> **Exercise instructions**
The response should be an exact transcription of the data below, free of images.

[Data records — start]

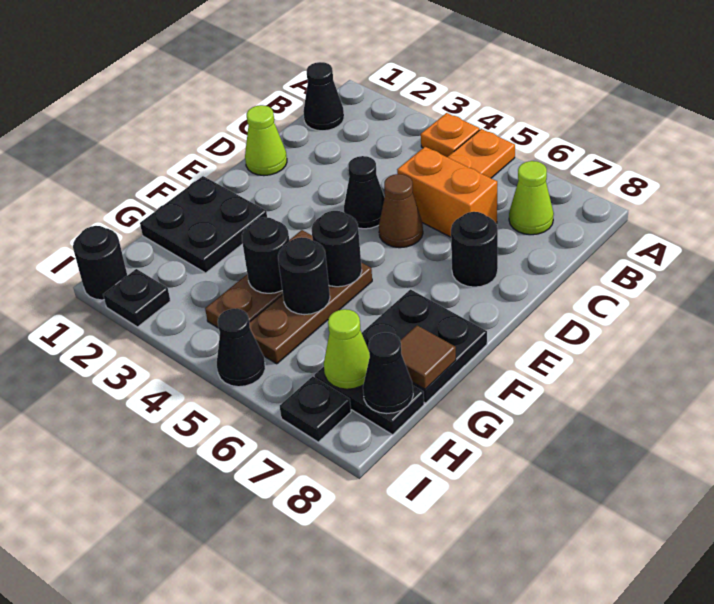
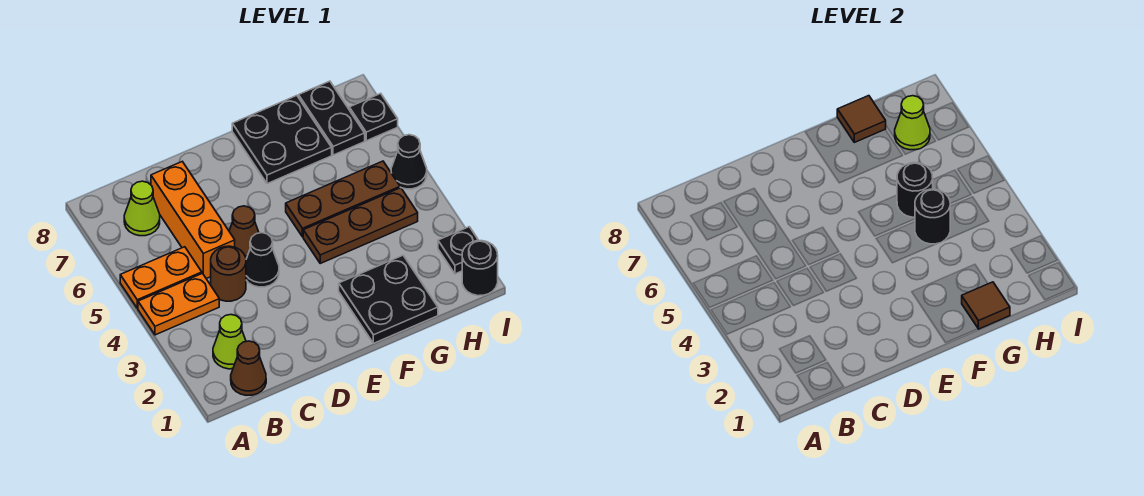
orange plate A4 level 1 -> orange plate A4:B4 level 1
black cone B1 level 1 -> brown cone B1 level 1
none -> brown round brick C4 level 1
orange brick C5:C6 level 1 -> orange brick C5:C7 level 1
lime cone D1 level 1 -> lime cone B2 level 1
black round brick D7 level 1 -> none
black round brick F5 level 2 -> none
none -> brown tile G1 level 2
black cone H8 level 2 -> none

[Data records — finish]

> **Output**
orange plate A4 level 1 -> orange plate A4:B4 level 1
black cone B1 level 1 -> brown cone B1 level 1
none -> brown round brick C4 level 1
orange brick C5:C6 level 1 -> orange brick C5:C7 level 1
lime cone D1 level 1 -> lime cone B2 level 1
black round brick D7 level 1 -> none
black round brick F5 level 2 -> none
none -> brown tile G1 level 2
black cone H8 level 2 -> none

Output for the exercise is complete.